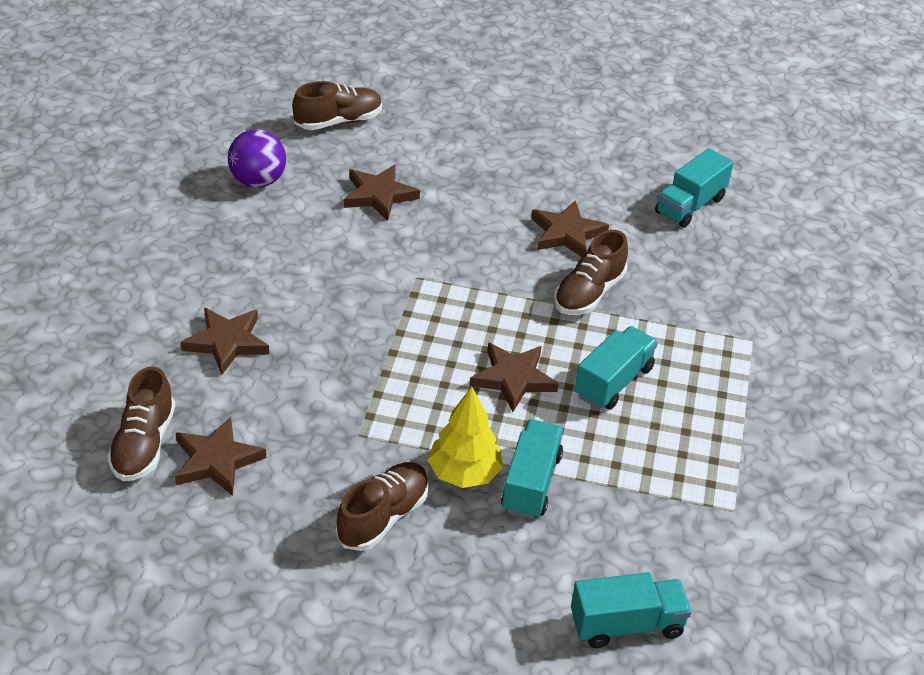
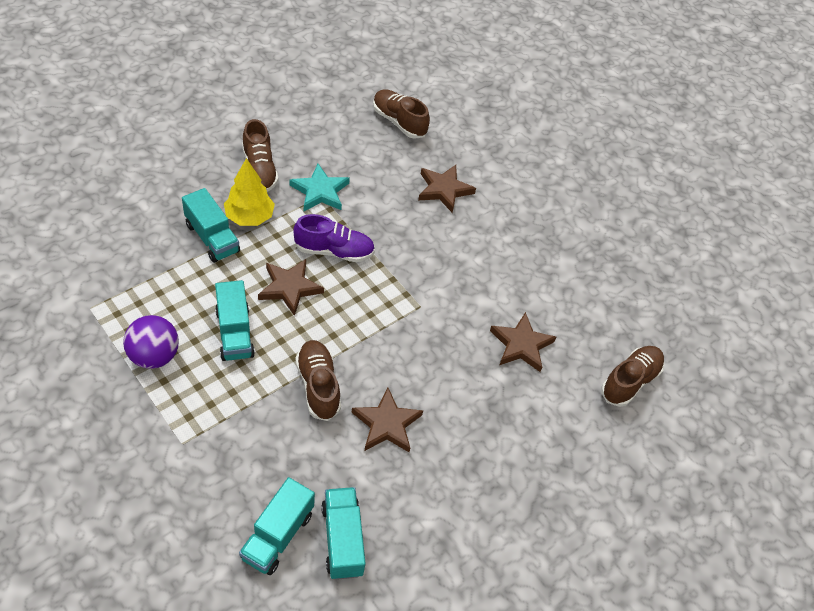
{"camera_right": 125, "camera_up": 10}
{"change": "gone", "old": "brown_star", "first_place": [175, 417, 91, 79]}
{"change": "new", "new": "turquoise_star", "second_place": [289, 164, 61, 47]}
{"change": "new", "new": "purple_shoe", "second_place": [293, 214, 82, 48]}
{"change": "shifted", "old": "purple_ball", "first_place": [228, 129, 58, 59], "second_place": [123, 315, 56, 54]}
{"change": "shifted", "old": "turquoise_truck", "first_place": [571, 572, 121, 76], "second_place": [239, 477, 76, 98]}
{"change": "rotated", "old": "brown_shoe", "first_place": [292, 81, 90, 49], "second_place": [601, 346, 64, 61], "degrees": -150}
★ ★ ★ ★ ★ ★ ★
Task description:
Every line above that includes the string "shifted" needs to be copied.

Solved exercise:
{"change": "shifted", "old": "purple_ball", "first_place": [228, 129, 58, 59], "second_place": [123, 315, 56, 54]}
{"change": "shifted", "old": "turquoise_truck", "first_place": [571, 572, 121, 76], "second_place": [239, 477, 76, 98]}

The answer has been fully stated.